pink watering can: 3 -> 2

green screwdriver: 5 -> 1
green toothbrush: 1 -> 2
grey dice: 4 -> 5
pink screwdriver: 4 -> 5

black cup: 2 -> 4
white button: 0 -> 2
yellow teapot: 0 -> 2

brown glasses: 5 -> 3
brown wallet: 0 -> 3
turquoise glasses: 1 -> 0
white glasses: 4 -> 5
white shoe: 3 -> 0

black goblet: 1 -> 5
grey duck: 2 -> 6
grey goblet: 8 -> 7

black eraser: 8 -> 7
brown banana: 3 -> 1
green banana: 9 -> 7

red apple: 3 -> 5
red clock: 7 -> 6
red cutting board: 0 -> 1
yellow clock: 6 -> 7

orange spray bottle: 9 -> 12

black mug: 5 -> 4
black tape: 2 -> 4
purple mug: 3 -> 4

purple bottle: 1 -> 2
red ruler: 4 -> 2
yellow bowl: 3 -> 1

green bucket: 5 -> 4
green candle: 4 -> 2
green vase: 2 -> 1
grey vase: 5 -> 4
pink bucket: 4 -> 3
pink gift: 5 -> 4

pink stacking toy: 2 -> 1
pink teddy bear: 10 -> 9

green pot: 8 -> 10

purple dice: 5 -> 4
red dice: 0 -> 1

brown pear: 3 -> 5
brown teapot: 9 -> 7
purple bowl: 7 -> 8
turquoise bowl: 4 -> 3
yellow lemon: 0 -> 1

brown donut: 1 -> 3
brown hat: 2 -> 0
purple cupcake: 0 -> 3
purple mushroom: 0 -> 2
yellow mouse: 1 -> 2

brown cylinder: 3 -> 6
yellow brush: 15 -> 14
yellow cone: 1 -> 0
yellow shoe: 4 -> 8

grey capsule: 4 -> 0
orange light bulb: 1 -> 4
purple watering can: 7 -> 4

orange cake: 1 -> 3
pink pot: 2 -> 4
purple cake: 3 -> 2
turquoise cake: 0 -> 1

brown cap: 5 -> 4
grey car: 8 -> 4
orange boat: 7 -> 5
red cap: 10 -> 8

= = = = =

Your reply should match the data above exactly, line for line.

pink watering can: 3 -> 2

green screwdriver: 5 -> 1
green toothbrush: 1 -> 2
grey dice: 4 -> 5
pink screwdriver: 4 -> 5

black cup: 2 -> 4
white button: 0 -> 2
yellow teapot: 0 -> 2

brown glasses: 5 -> 3
brown wallet: 0 -> 3
turquoise glasses: 1 -> 0
white glasses: 4 -> 5
white shoe: 3 -> 0

black goblet: 1 -> 5
grey duck: 2 -> 6
grey goblet: 8 -> 7

black eraser: 8 -> 7
brown banana: 3 -> 1
green banana: 9 -> 7

red apple: 3 -> 5
red clock: 7 -> 6
red cutting board: 0 -> 1
yellow clock: 6 -> 7

orange spray bottle: 9 -> 12

black mug: 5 -> 4
black tape: 2 -> 4
purple mug: 3 -> 4

purple bottle: 1 -> 2
red ruler: 4 -> 2
yellow bowl: 3 -> 1

green bucket: 5 -> 4
green candle: 4 -> 2
green vase: 2 -> 1
grey vase: 5 -> 4
pink bucket: 4 -> 3
pink gift: 5 -> 4

pink stacking toy: 2 -> 1
pink teddy bear: 10 -> 9

green pot: 8 -> 10

purple dice: 5 -> 4
red dice: 0 -> 1

brown pear: 3 -> 5
brown teapot: 9 -> 7
purple bowl: 7 -> 8
turquoise bowl: 4 -> 3
yellow lemon: 0 -> 1

brown donut: 1 -> 3
brown hat: 2 -> 0
purple cupcake: 0 -> 3
purple mushroom: 0 -> 2
yellow mouse: 1 -> 2

brown cylinder: 3 -> 6
yellow brush: 15 -> 14
yellow cone: 1 -> 0
yellow shoe: 4 -> 8

grey capsule: 4 -> 0
orange light bulb: 1 -> 4
purple watering can: 7 -> 4

orange cake: 1 -> 3
pink pot: 2 -> 4
purple cake: 3 -> 2
turquoise cake: 0 -> 1

brown cap: 5 -> 4
grey car: 8 -> 4
orange boat: 7 -> 5
red cap: 10 -> 8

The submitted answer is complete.